* _ACTION ITEM_: Exact copy, no pictures: reproduce the lines from the one that holds "grey marker: 3 -> 4" through the end of the entries.
*** GIVEN DATA ***
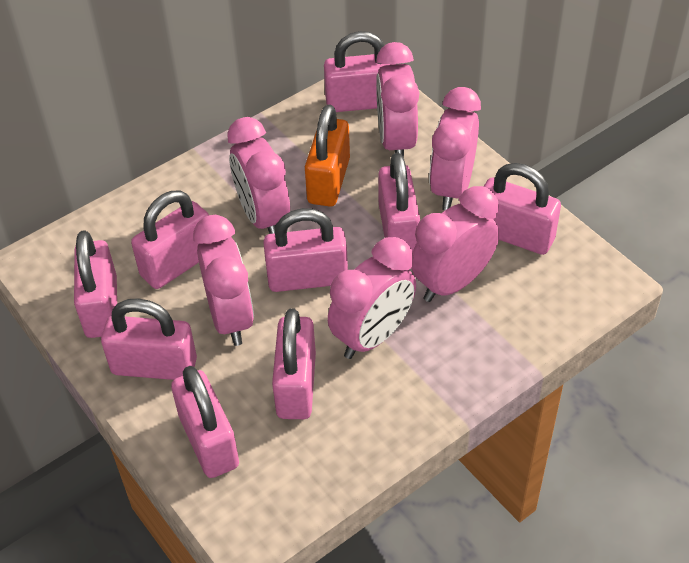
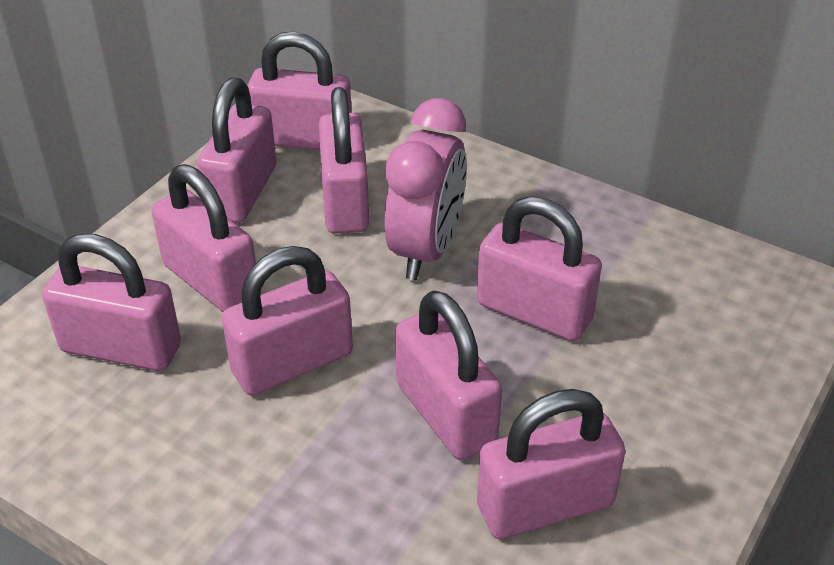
orange padlock: 1 -> 0
pink clock: 6 -> 1

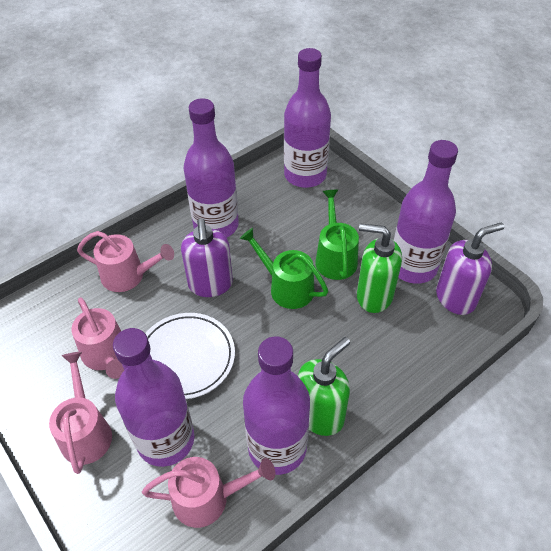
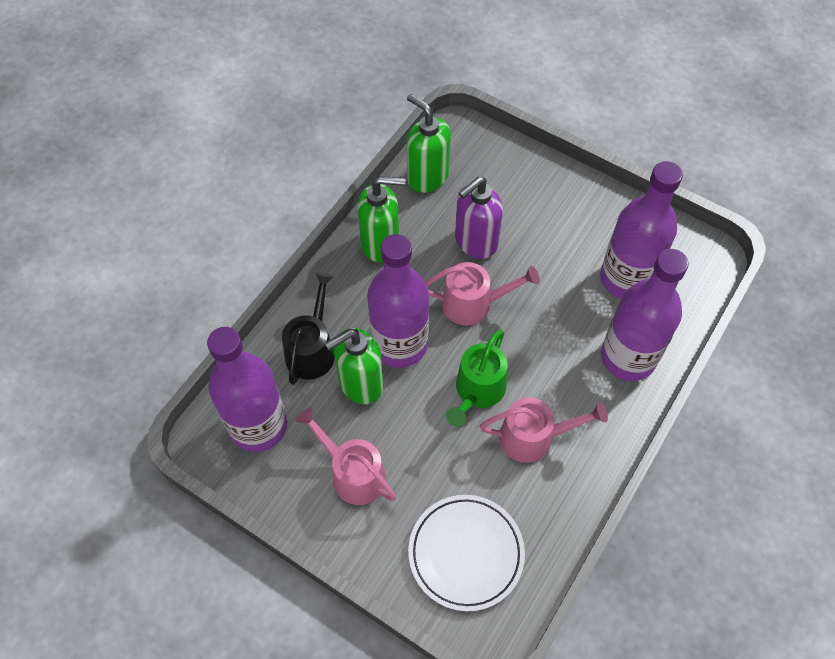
black watering can: 0 -> 1
green soap dispenser: 2 -> 3
green watering can: 2 -> 1
pink watering can: 4 -> 3
purple bottle: 5 -> 4
purple soap dispenser: 2 -> 1

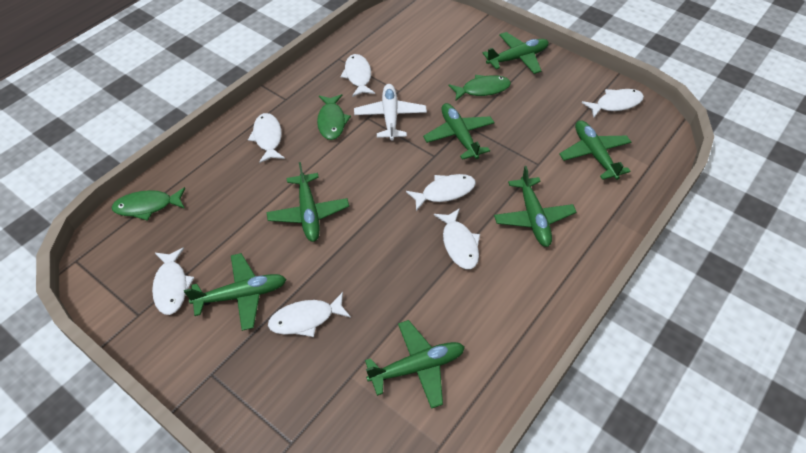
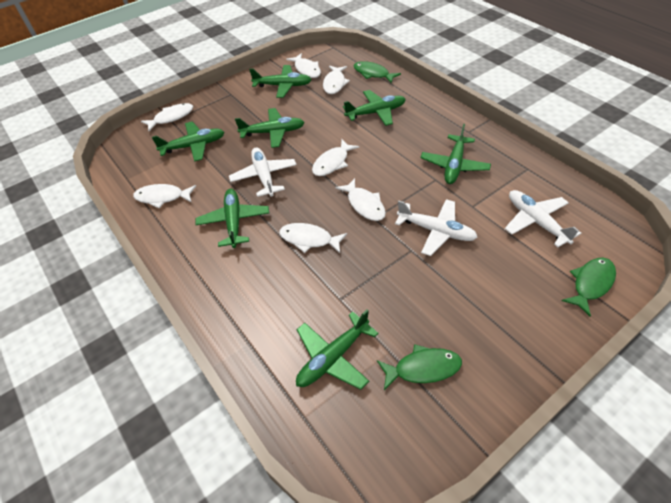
white plane: 1 -> 3

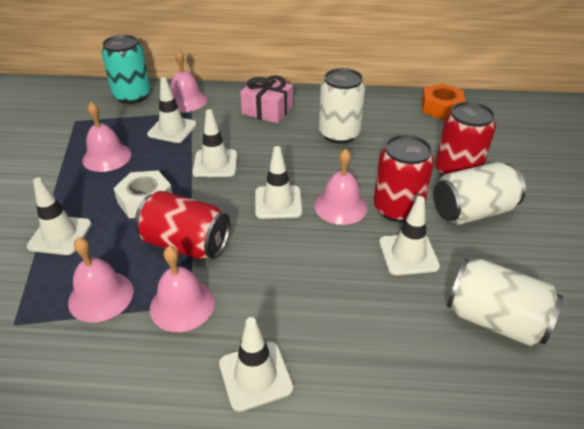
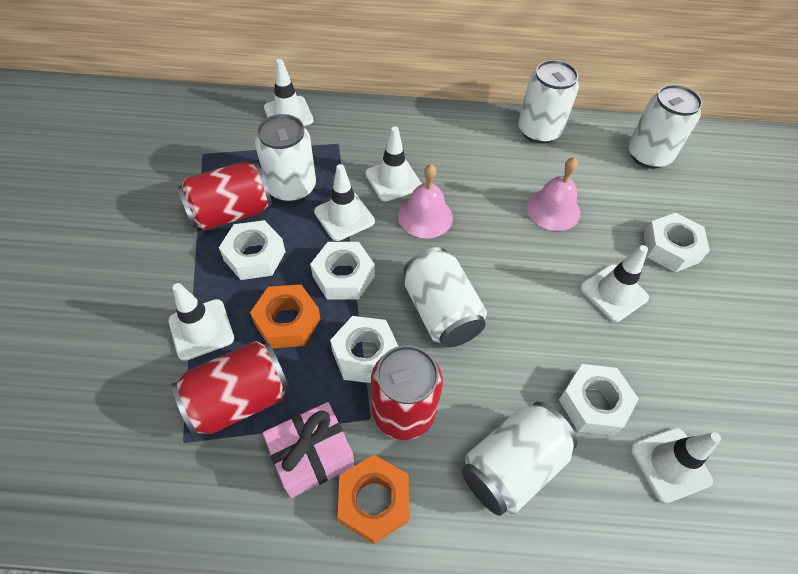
orange nut: 1 -> 2
pink bell: 5 -> 2
turquoise can: 1 -> 0
white can: 3 -> 5
white nut: 1 -> 5

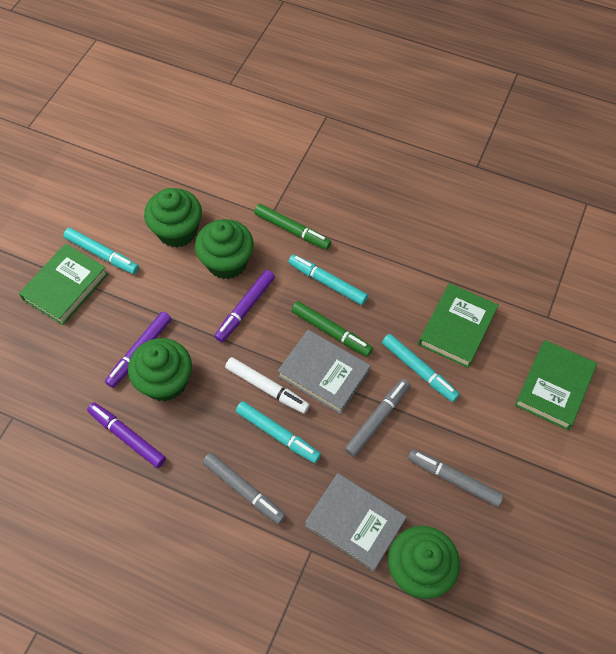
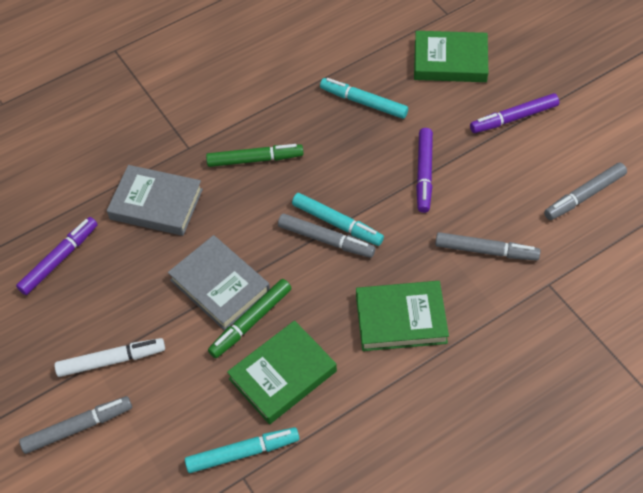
green cupcake: 4 -> 0
grey marker: 3 -> 4
turquoise marker: 4 -> 3

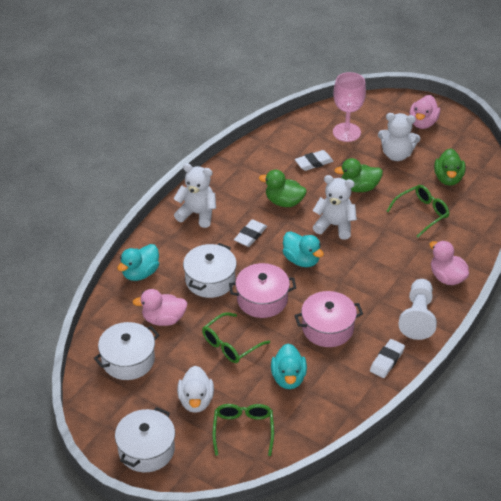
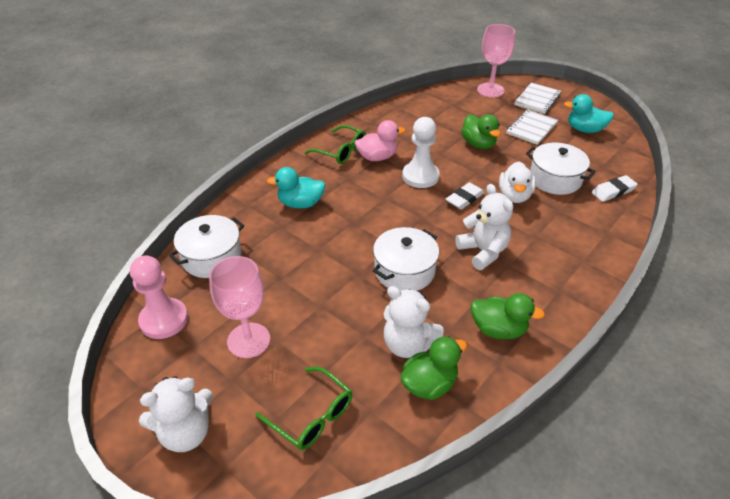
green glasses: 3 -> 2
pink duck: 3 -> 1
pink goblet: 1 -> 2
pink pawn: 0 -> 1
pink pot: 2 -> 0
turquoise duck: 3 -> 2
white eraser: 3 -> 2
white notebook: 0 -> 2

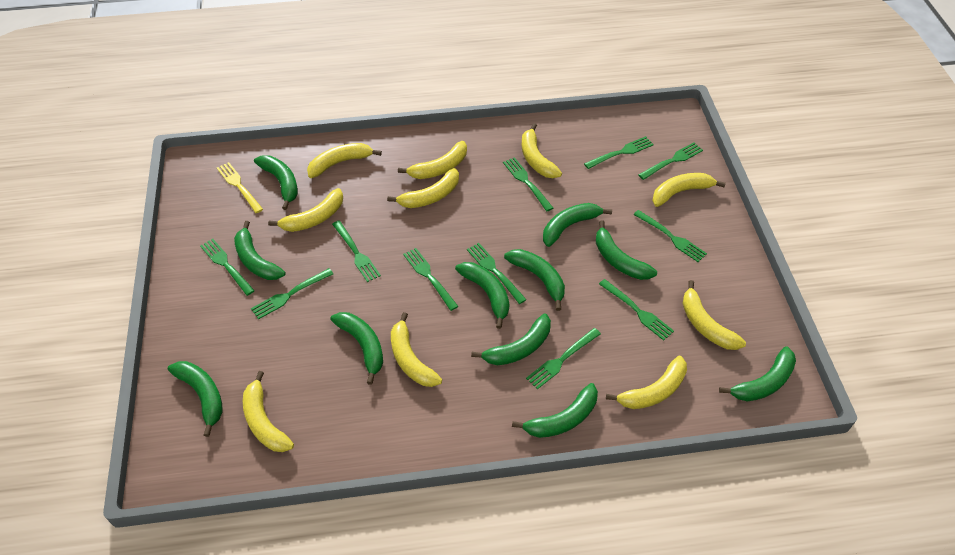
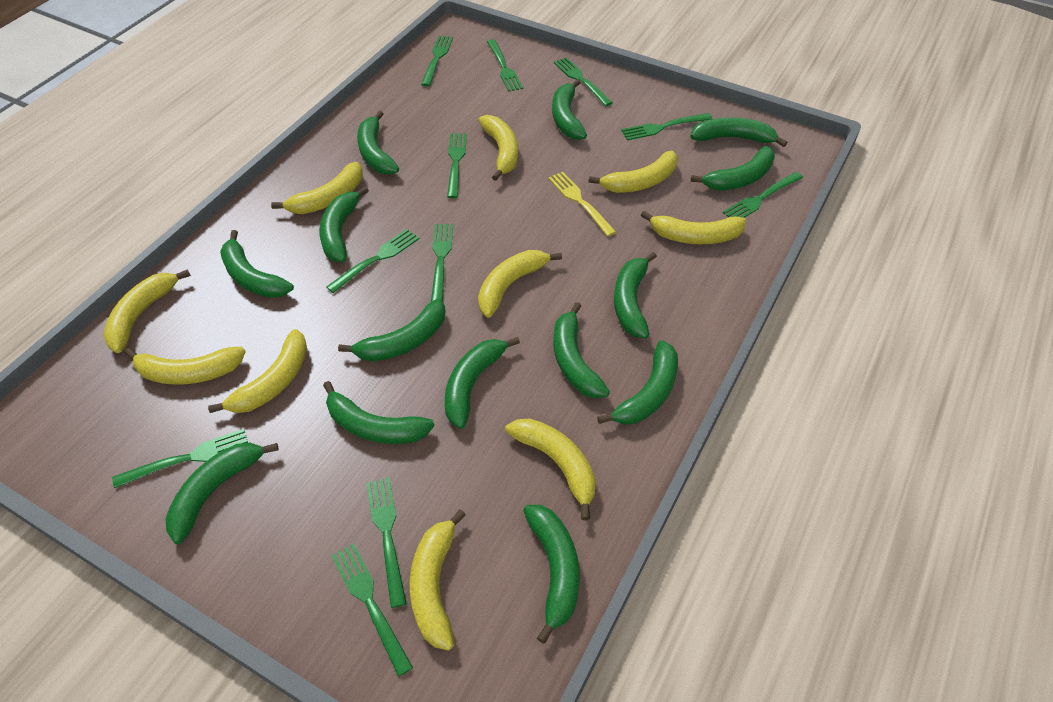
green banana: 11 -> 14

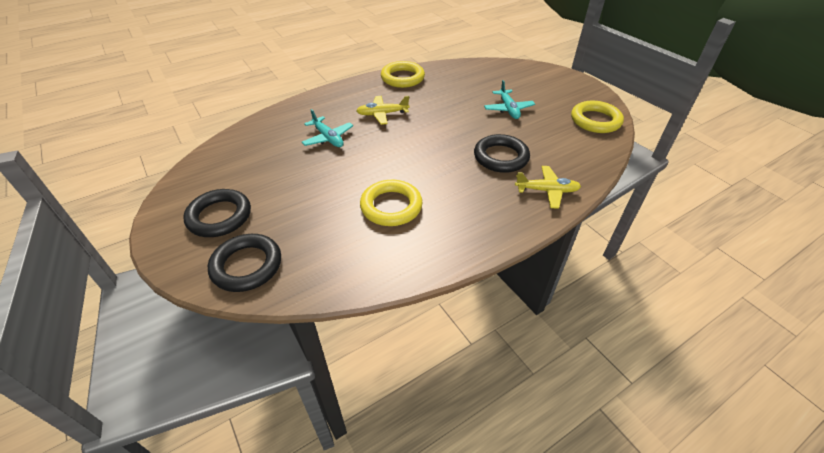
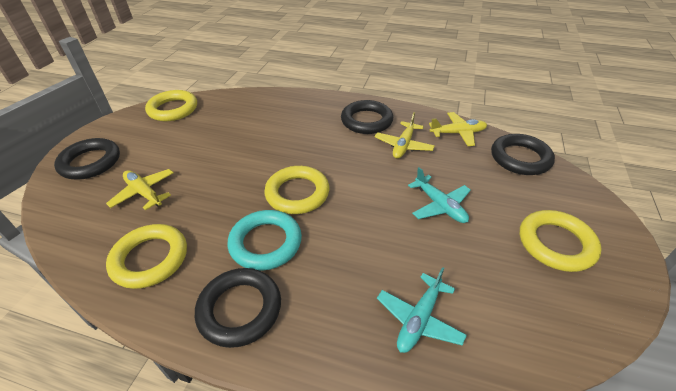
black ring: 3 -> 4
turquoise ring: 0 -> 1
yellow plane: 2 -> 3
yellow ring: 3 -> 4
*** End of GIVEN DATA ***
* _ANSWER SPACE_:
grey marker: 3 -> 4
turquoise marker: 4 -> 3

green glasses: 3 -> 2
pink duck: 3 -> 1
pink goblet: 1 -> 2
pink pawn: 0 -> 1
pink pot: 2 -> 0
turquoise duck: 3 -> 2
white eraser: 3 -> 2
white notebook: 0 -> 2

green banana: 11 -> 14

black ring: 3 -> 4
turquoise ring: 0 -> 1
yellow plane: 2 -> 3
yellow ring: 3 -> 4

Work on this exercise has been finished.